● AVAILABLE DATA:
------
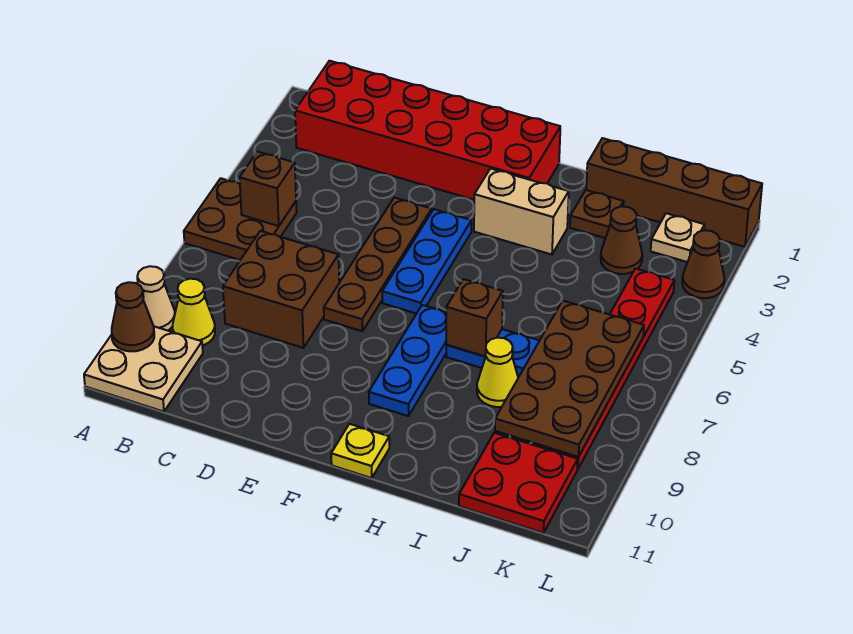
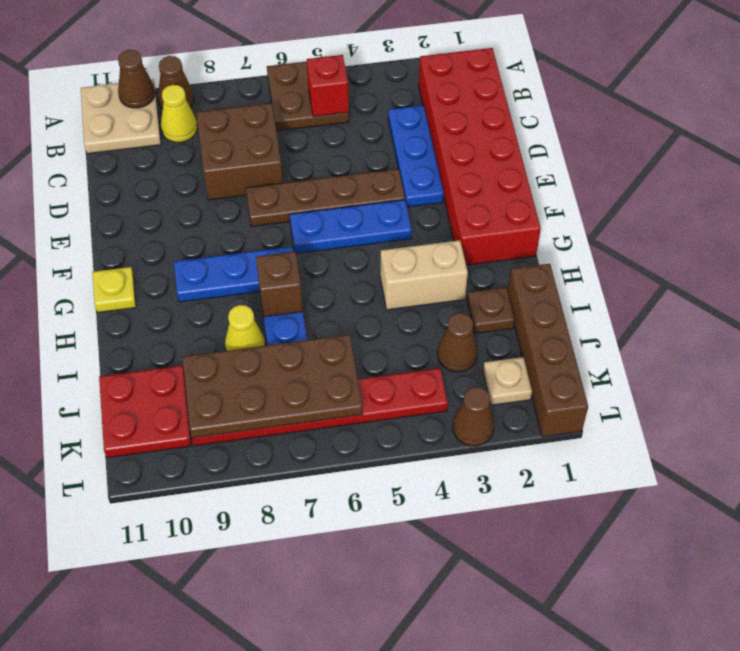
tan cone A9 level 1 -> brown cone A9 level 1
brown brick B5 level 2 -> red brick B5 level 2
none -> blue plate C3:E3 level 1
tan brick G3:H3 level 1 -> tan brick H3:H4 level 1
------
● TASK OBJECTIVE: Gather up every line in the data above that contains the word "brick", copying each one.

● THE ANSWER:
brown brick B5 level 2 -> red brick B5 level 2
tan brick G3:H3 level 1 -> tan brick H3:H4 level 1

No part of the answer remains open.